◆ **Problem description**:
Without the pictures, print each of the records below exactly as it appears.

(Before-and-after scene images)
━━━
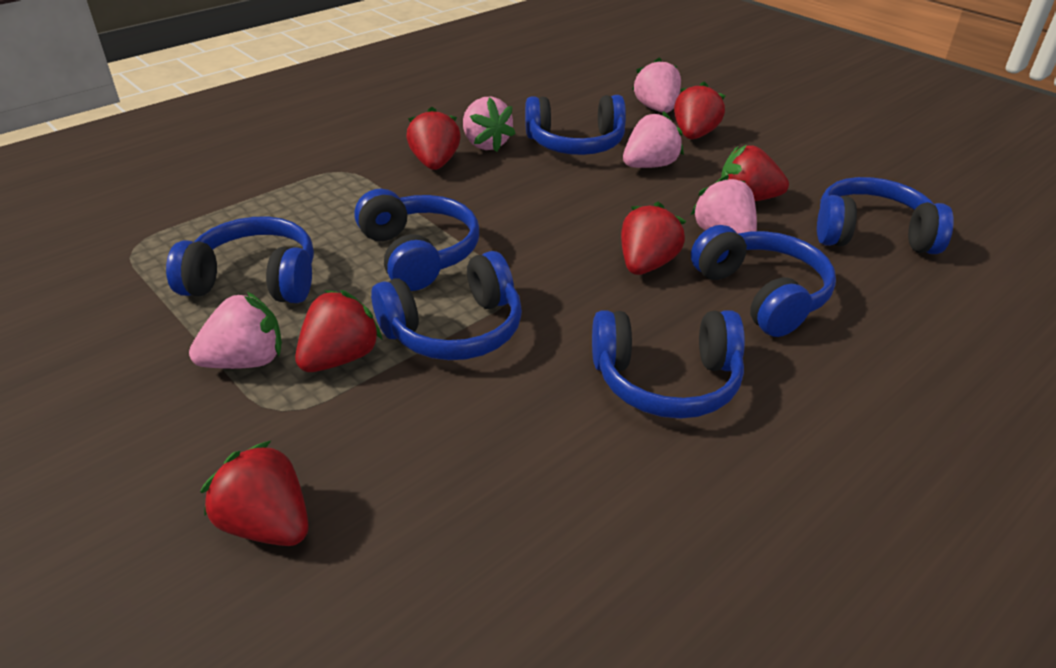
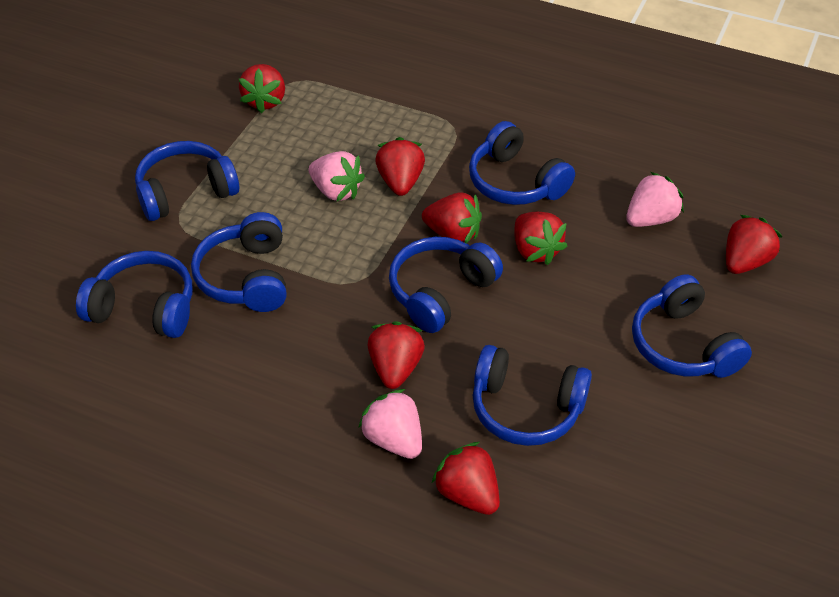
pink strawberry: 5 -> 3
red strawberry: 6 -> 7

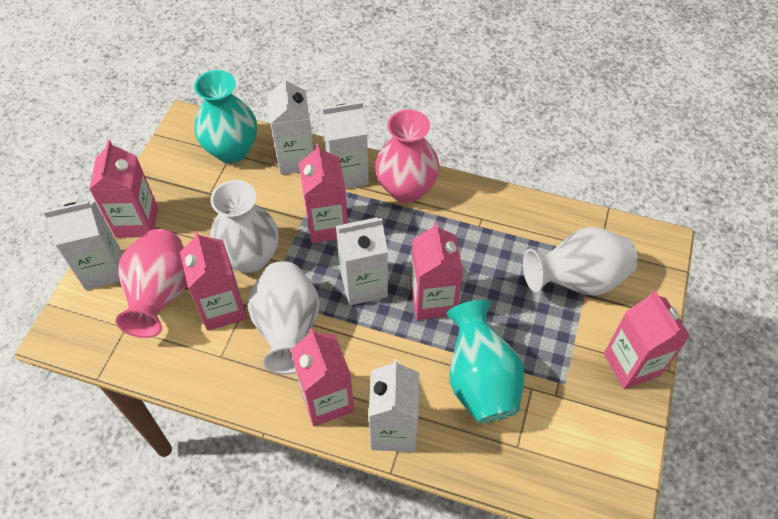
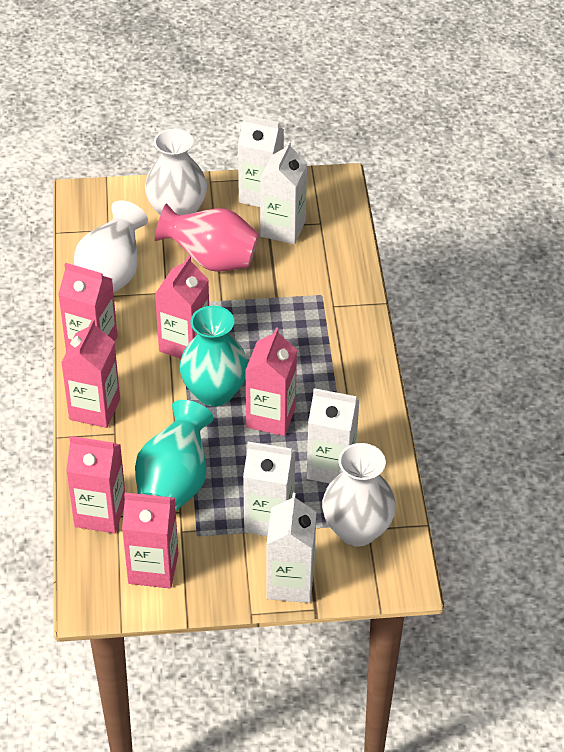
pink vase: 2 -> 1

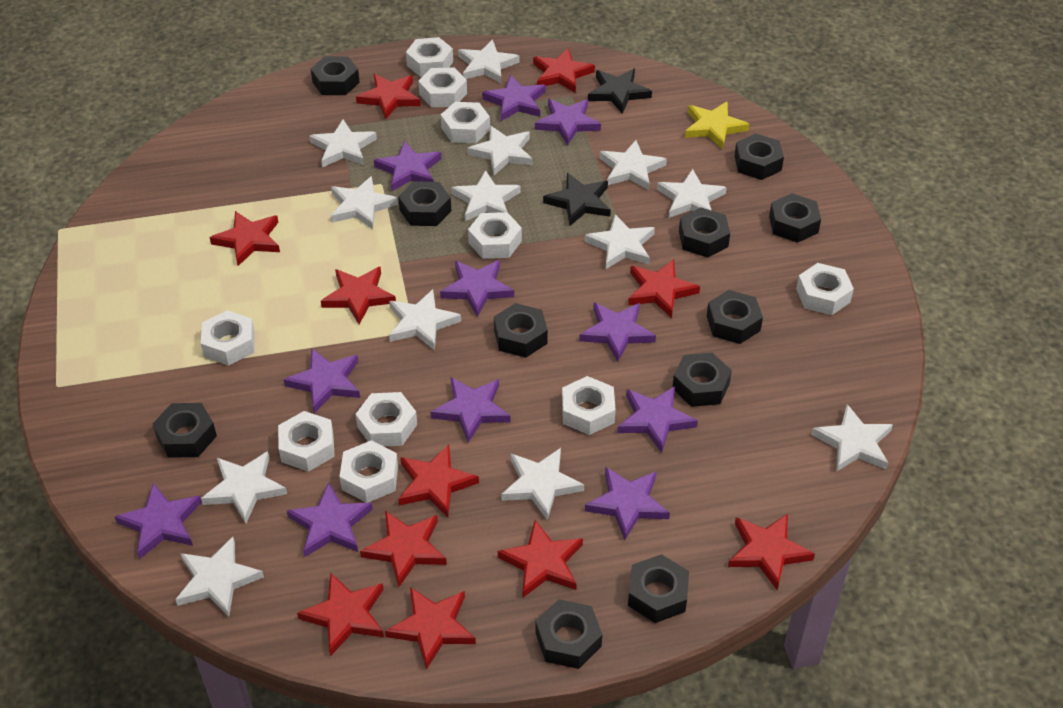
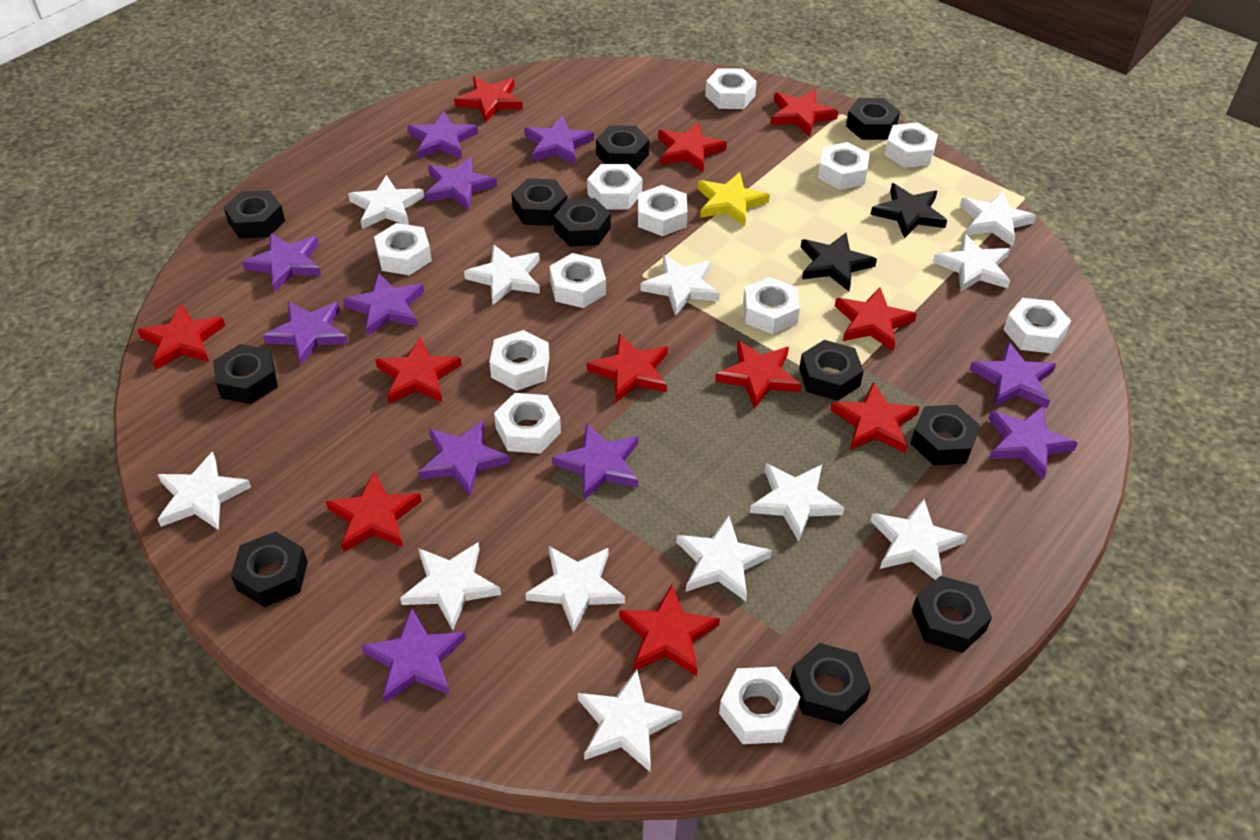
white nut: 10 -> 12
white star: 13 -> 12

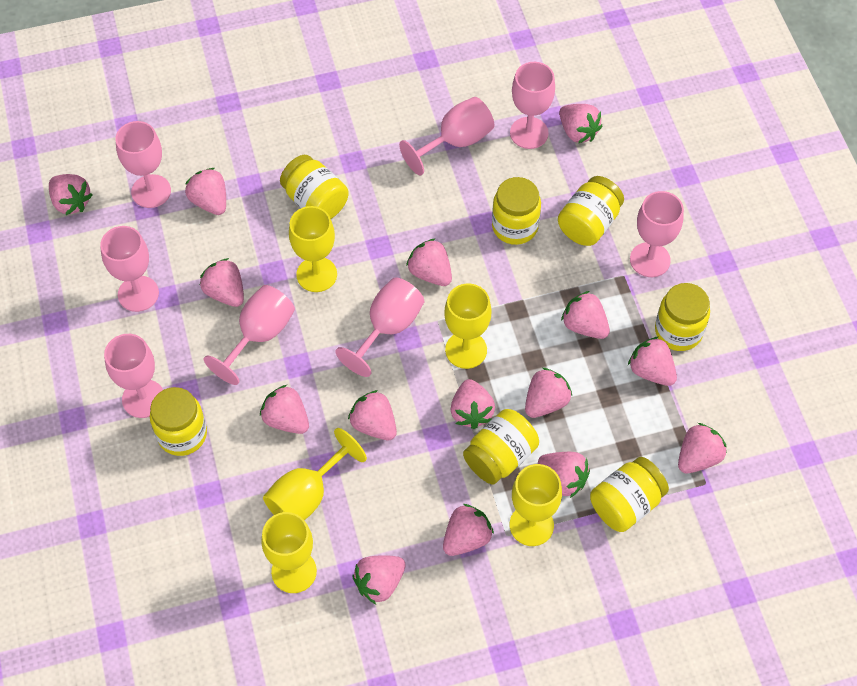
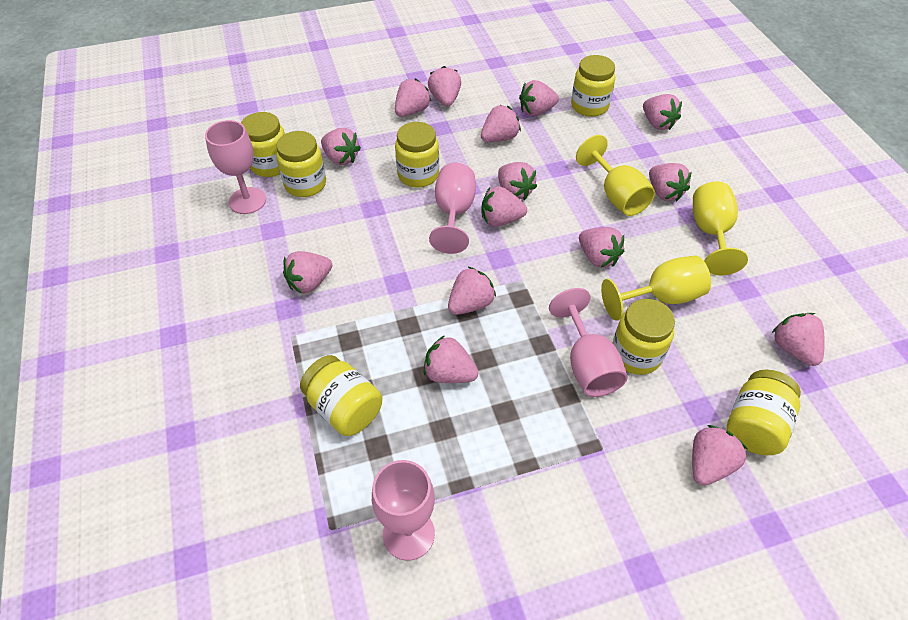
pink goblet: 8 -> 4
yellow goblet: 5 -> 3

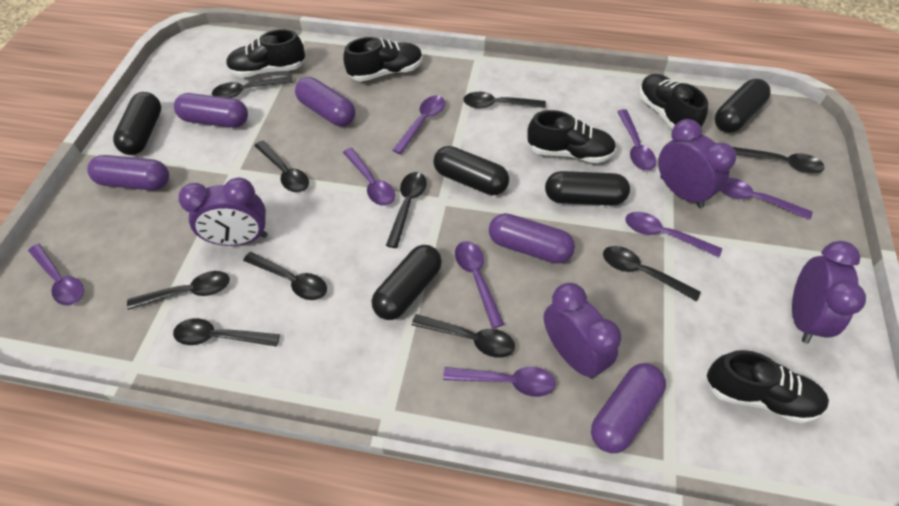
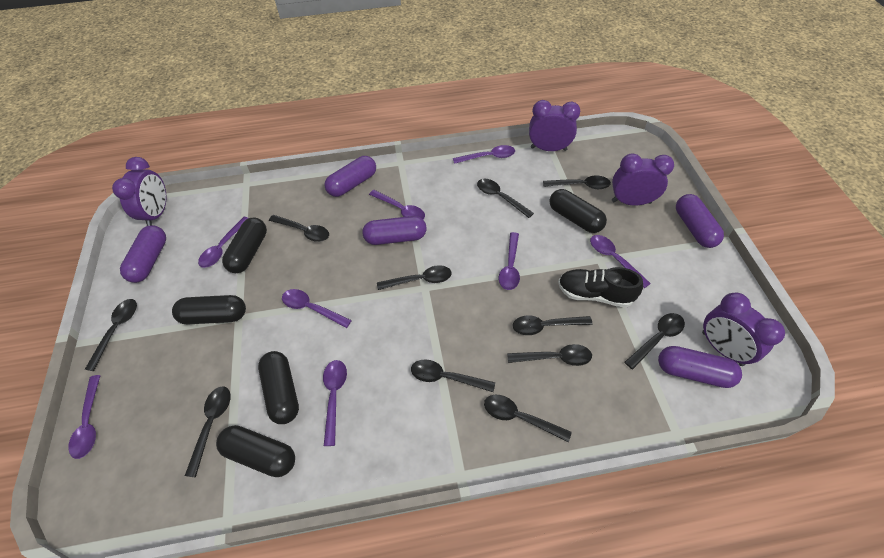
black shoe: 5 -> 1
black spoon: 10 -> 11

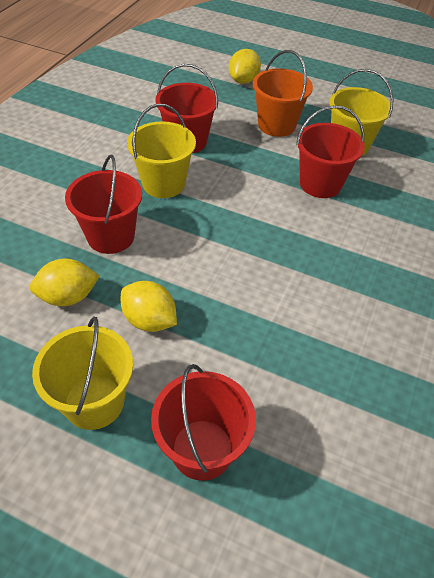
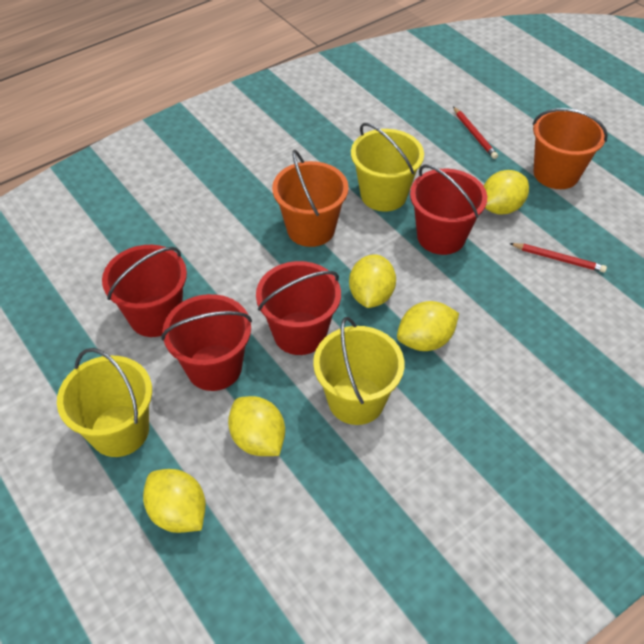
orange bucket: 1 -> 2
red pencil: 0 -> 2
yellow lemon: 3 -> 5

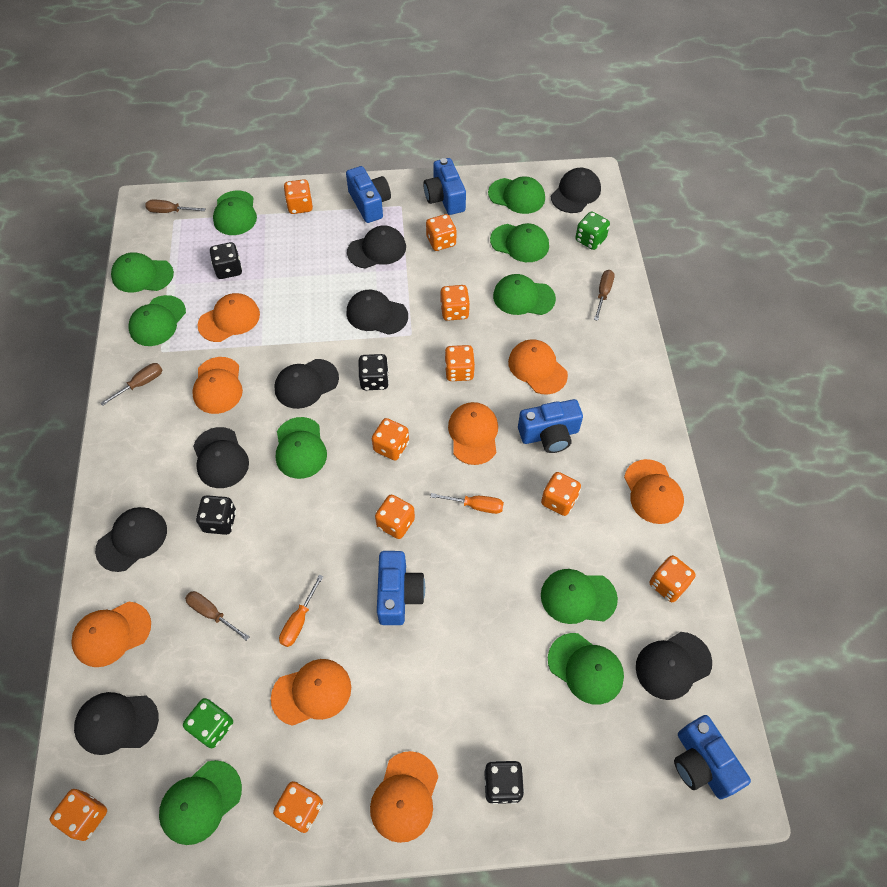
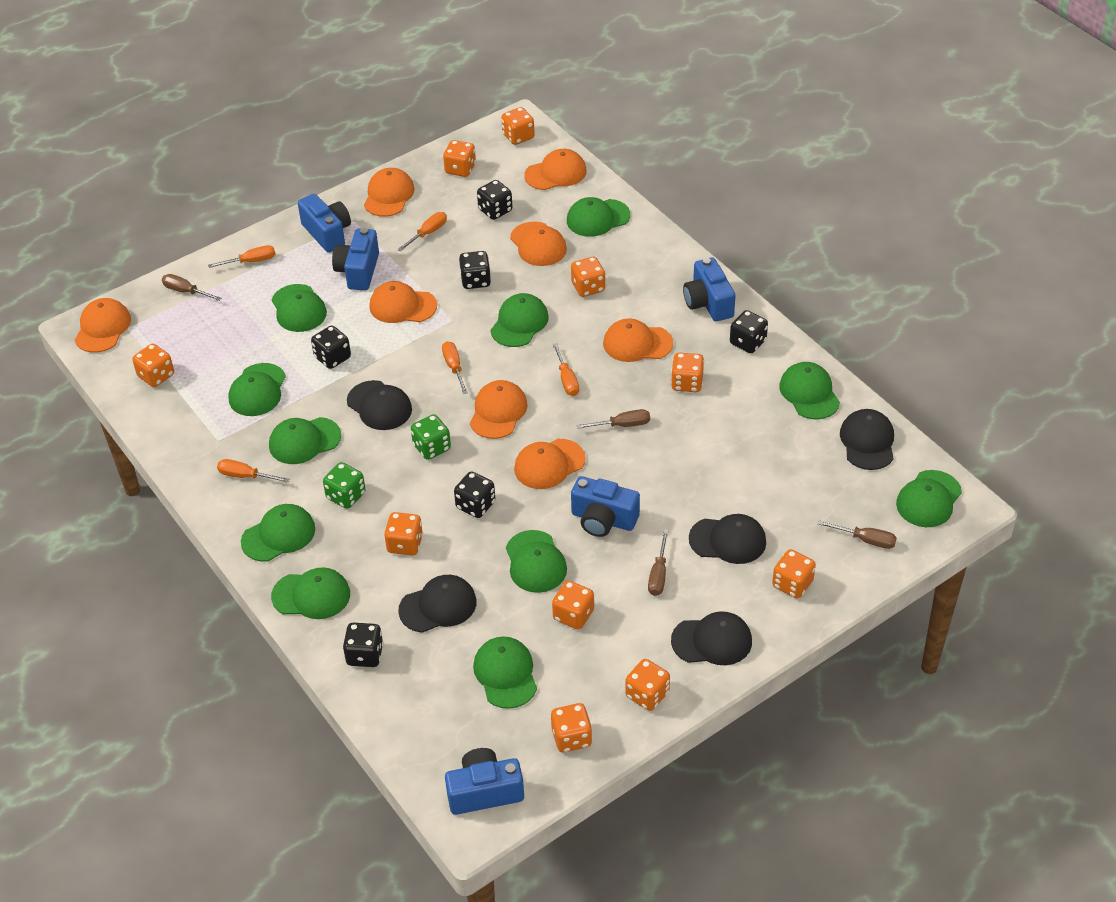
black cap: 8 -> 5
black dice: 4 -> 6
green cap: 10 -> 11
orange screwdriver: 2 -> 5

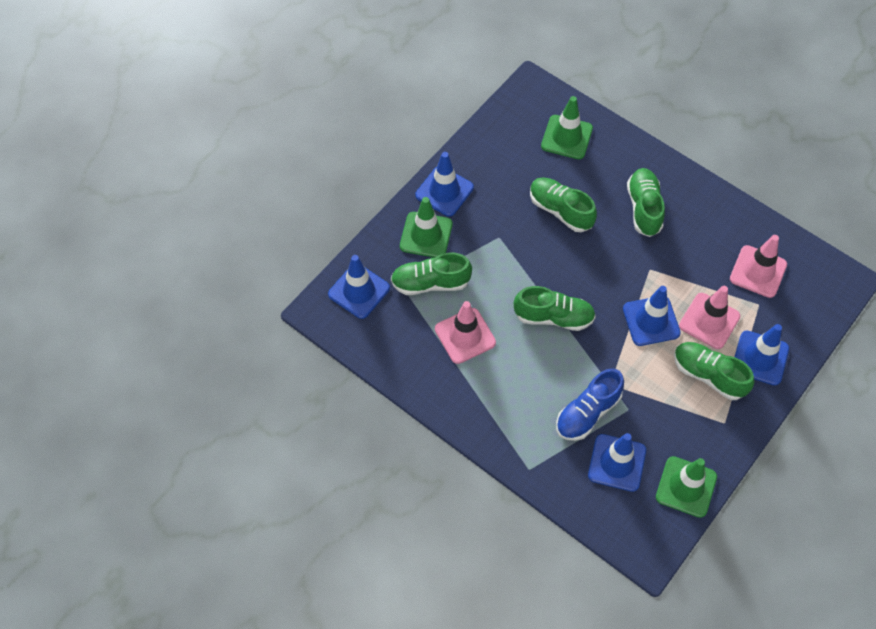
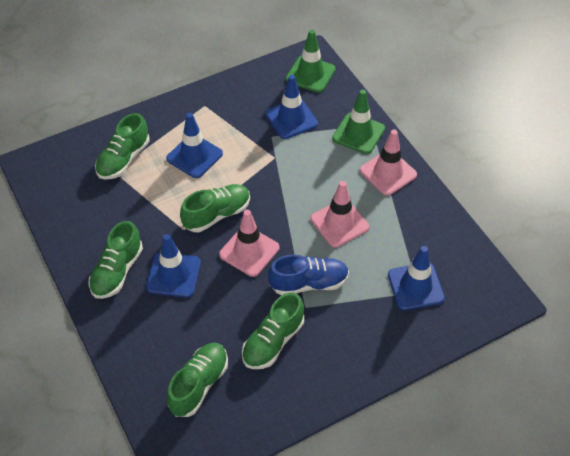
blue traffic cone: 5 -> 4
green traffic cone: 3 -> 2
━━━
◆ **Exercise result**:
pink strawberry: 5 -> 3
red strawberry: 6 -> 7

pink vase: 2 -> 1

white nut: 10 -> 12
white star: 13 -> 12

pink goblet: 8 -> 4
yellow goblet: 5 -> 3

black shoe: 5 -> 1
black spoon: 10 -> 11

orange bucket: 1 -> 2
red pencil: 0 -> 2
yellow lemon: 3 -> 5

black cap: 8 -> 5
black dice: 4 -> 6
green cap: 10 -> 11
orange screwdriver: 2 -> 5

blue traffic cone: 5 -> 4
green traffic cone: 3 -> 2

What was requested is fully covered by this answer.